** Opening Available data block **

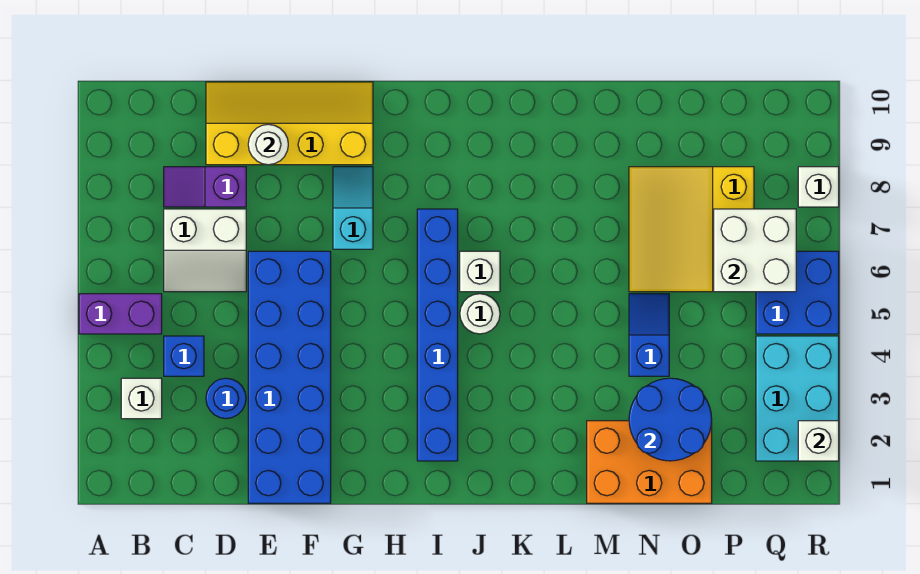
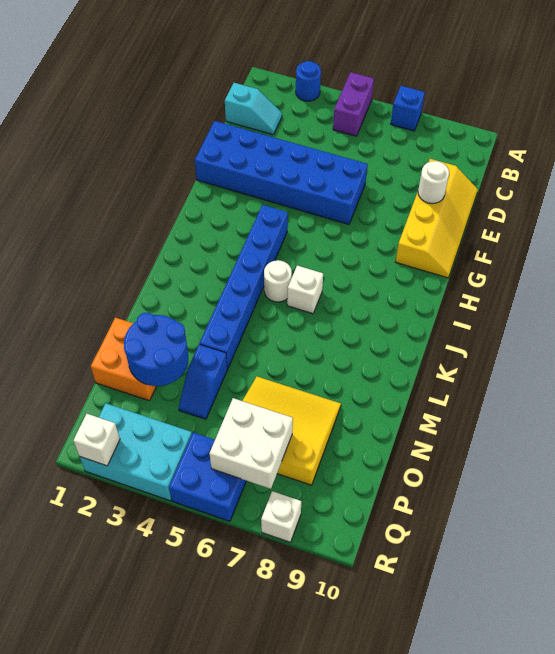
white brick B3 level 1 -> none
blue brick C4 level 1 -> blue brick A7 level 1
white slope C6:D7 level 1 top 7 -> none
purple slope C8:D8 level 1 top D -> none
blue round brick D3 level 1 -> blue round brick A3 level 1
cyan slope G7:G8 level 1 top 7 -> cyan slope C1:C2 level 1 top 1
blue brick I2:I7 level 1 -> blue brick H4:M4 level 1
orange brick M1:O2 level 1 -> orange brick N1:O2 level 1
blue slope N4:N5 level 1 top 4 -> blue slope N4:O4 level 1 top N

** Closing Available data block **
** Opening Available data block **

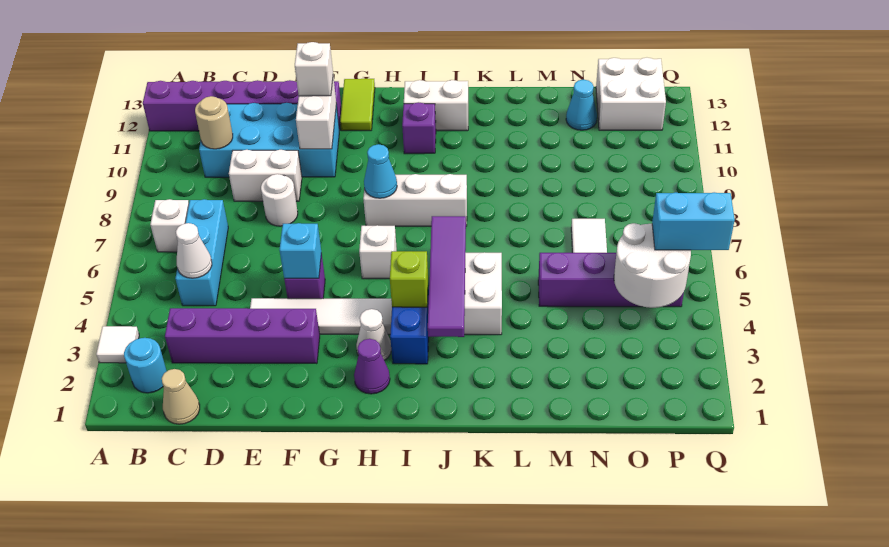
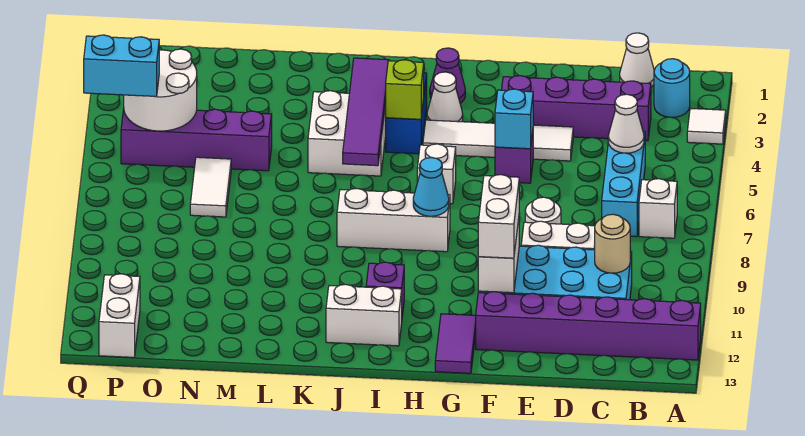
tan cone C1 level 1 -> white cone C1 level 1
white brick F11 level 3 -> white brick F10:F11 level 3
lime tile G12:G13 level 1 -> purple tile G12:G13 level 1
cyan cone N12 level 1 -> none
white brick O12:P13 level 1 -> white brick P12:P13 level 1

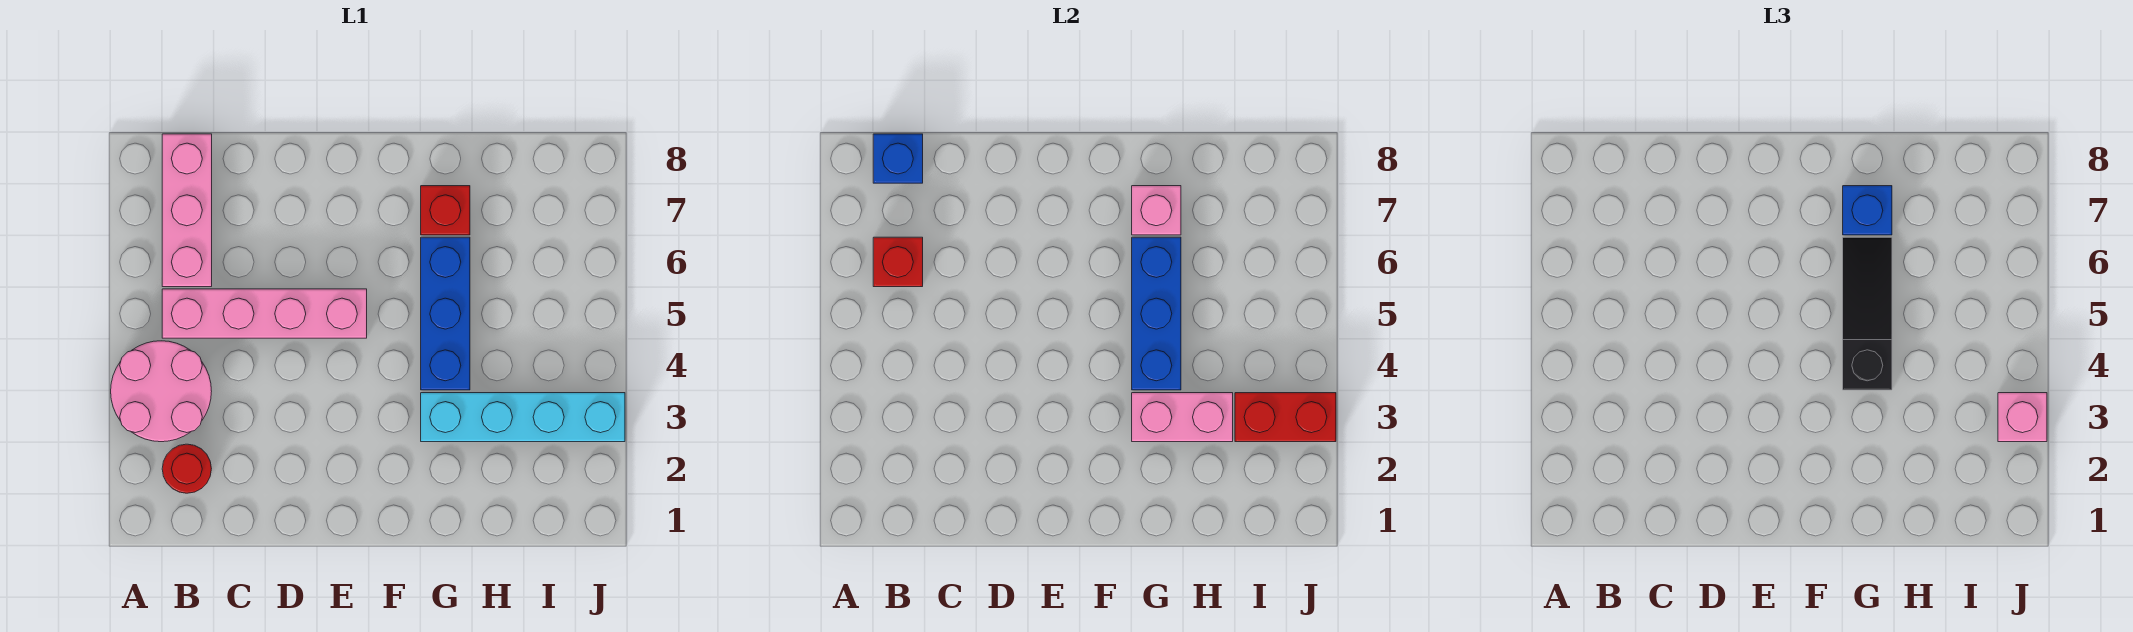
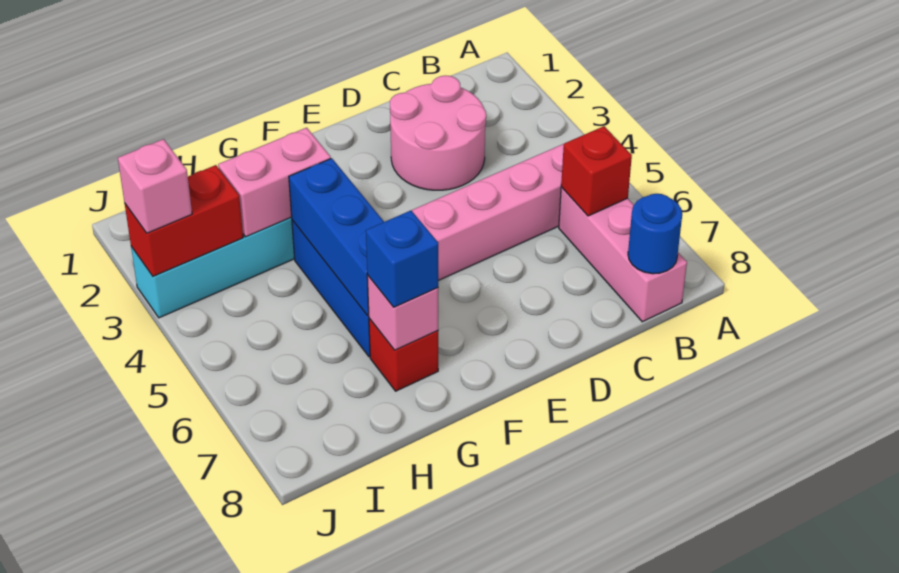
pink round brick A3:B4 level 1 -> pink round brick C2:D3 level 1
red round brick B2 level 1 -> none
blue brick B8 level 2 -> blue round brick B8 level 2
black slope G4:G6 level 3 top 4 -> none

** Closing Available data block **

» Aim of the exercise:
Referring to the material above, set down exactly the lines between the line with "blue brick B8" and the line with "black slope G4:G6 level 3 top 4 -> none", inclusive, and no other lines.

» Output for this exercise:
blue brick B8 level 2 -> blue round brick B8 level 2
black slope G4:G6 level 3 top 4 -> none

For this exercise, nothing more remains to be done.